» What the task requires: Scan the records for "robot" and copy each line that contains it.

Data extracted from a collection
+++

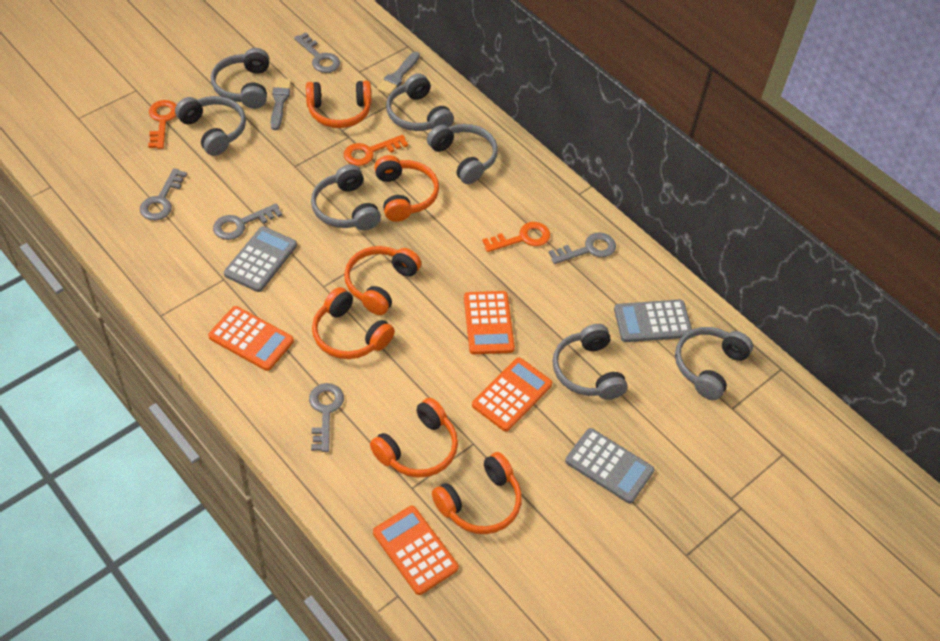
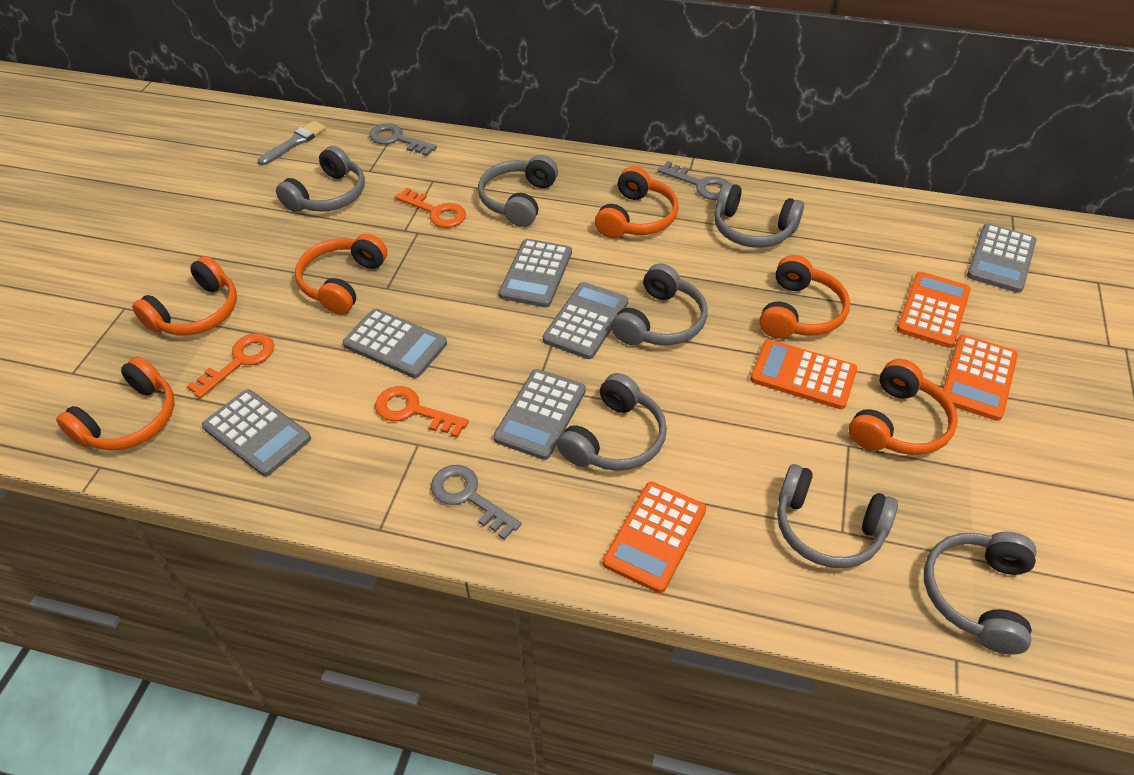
grey brush: [270,78,291,130] [377,52,420,95] = 2 -> [258,121,326,165] = 1
grey calculator: [224,226,297,292] [565,428,654,503] [614,300,692,342] = 3 -> [202,389,311,476] [343,309,447,378] [493,369,586,460] [499,239,572,307] [543,282,628,359] [967,223,1037,293] = 6
grey key: [140,168,187,221] [213,203,282,240] [294,33,340,73] [309,383,344,452] [549,233,616,264] = 5 -> [369,123,437,156] [431,465,521,540] [658,161,728,200] = 3

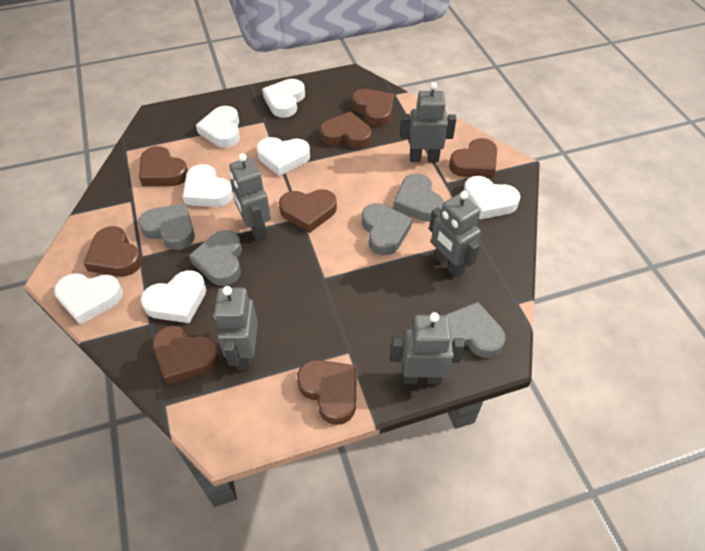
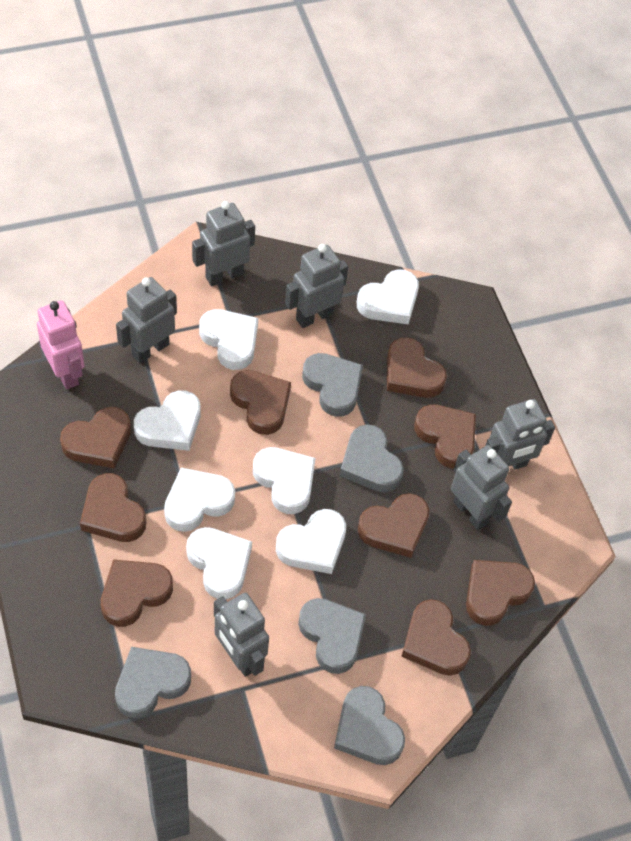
brown heart: [84,226,142,276] [139,146,188,186] [153,326,220,385] [279,189,337,233] [297,360,357,425] [320,111,372,149] [352,89,394,127] [449,138,497,178] = 8 -> [60,407,131,468] [80,473,146,542] [101,559,173,627] [230,370,291,435] [358,493,430,558] [387,337,447,398] [401,599,471,676] [414,404,476,469] [466,560,535,626] = 9
grey robot: [214,286,258,370] [229,153,271,241] [391,312,465,384] [401,82,456,162] [429,191,481,278] = 5 -> [116,277,177,363] [192,201,255,286] [214,593,269,677] [285,244,348,328] [451,445,512,530] [485,399,555,470] = 6
pink robot: none = 0 -> [37,300,85,389] = 1

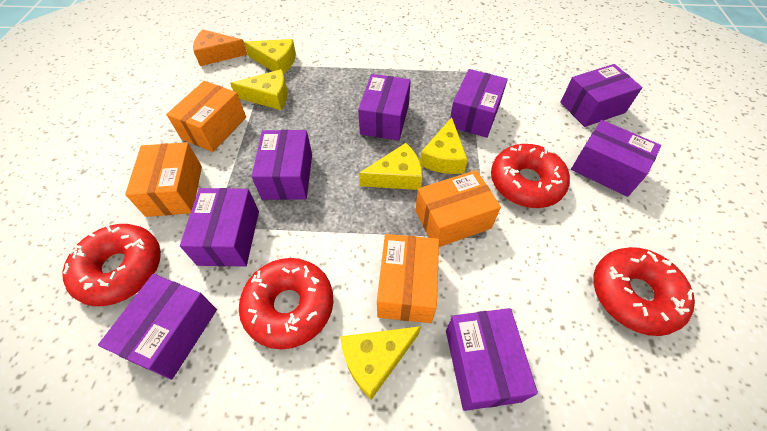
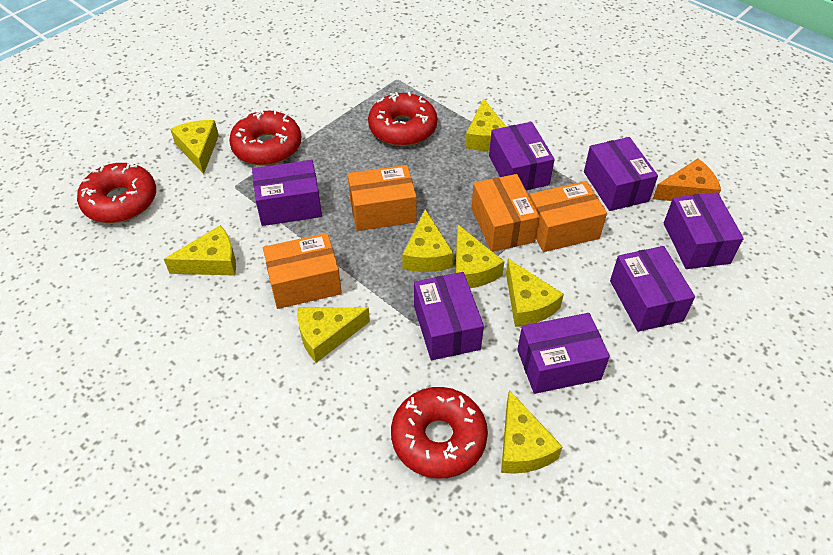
purple box: [98,274,217,380] [180,188,259,266] [252,130,312,200] [358,74,411,141] [446,308,538,411] [450,69,508,138] [560,64,642,127] [571,120,661,197] = 8 -> [252,160,322,226] [414,272,484,360] [489,122,555,190] [517,313,610,394] [584,137,658,211] [610,246,695,332] [664,192,744,269] = 7
yellow cheese: [230,69,288,110] [244,39,296,74] [340,326,421,400] [359,143,422,190] [420,117,468,174] = 5 -> [164,225,236,276] [170,120,219,174] [297,307,370,363] [402,209,454,272] [456,224,504,288] [465,99,506,151] [501,390,563,474] [506,259,564,327] = 8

+++

» Response box:
grey robot: [214,286,258,370] [229,153,271,241] [391,312,465,384] [401,82,456,162] [429,191,481,278] = 5 -> [116,277,177,363] [192,201,255,286] [214,593,269,677] [285,244,348,328] [451,445,512,530] [485,399,555,470] = 6
pink robot: none = 0 -> [37,300,85,389] = 1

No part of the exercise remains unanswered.